Description of the task. For this exercise, print only the lines from the one containing "KEYS pin K2: D3 -> none" through the end of the material below, exactly as given.
= = = =
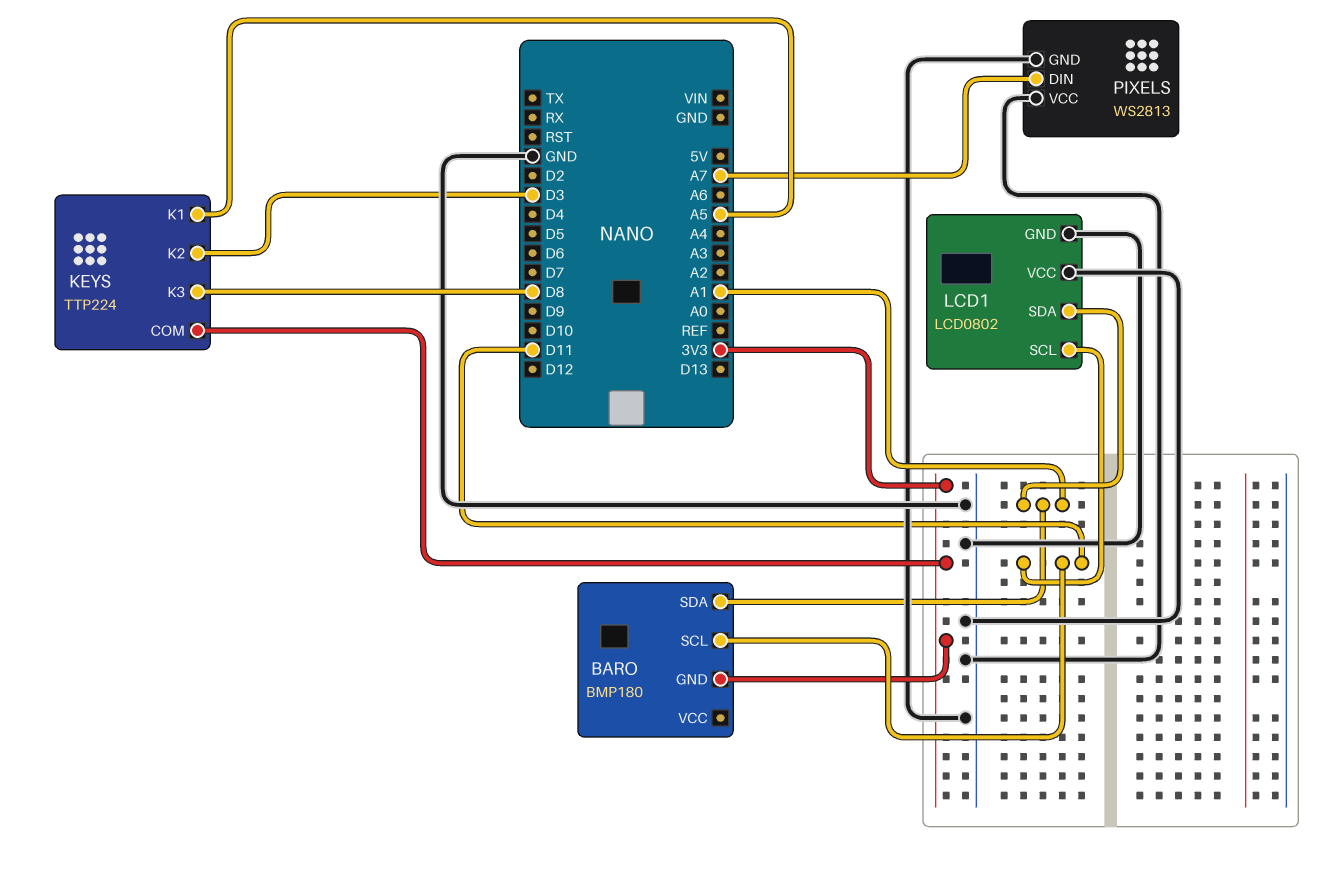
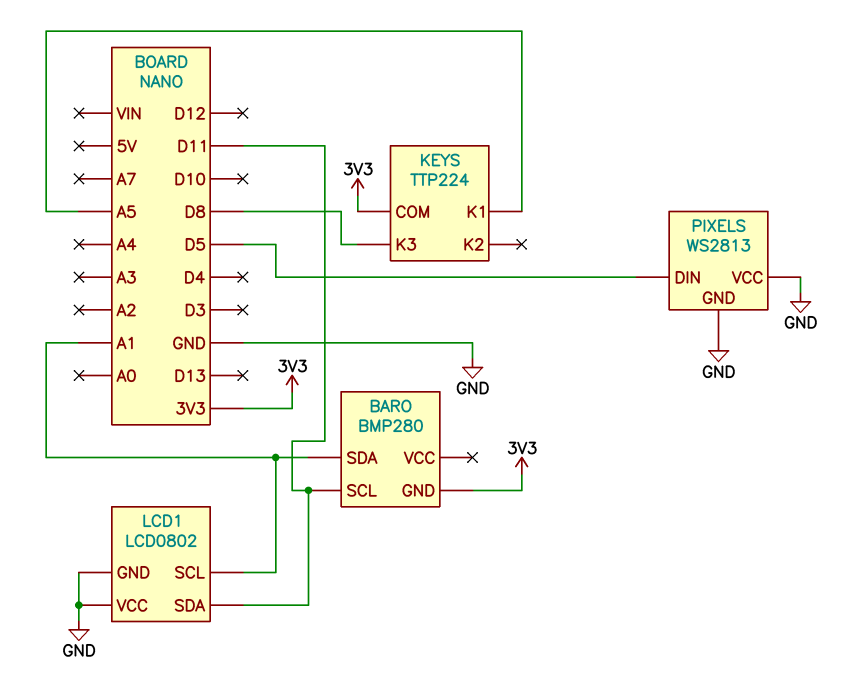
BARO: BMP180 -> BMP280
KEYS pin K2: D3 -> none
LCD1 pin SCL: D11 -> A1
LCD1 pin SDA: A1 -> D11
PIXELS pin DIN: A7 -> D5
= = = =
Output below.
KEYS pin K2: D3 -> none
LCD1 pin SCL: D11 -> A1
LCD1 pin SDA: A1 -> D11
PIXELS pin DIN: A7 -> D5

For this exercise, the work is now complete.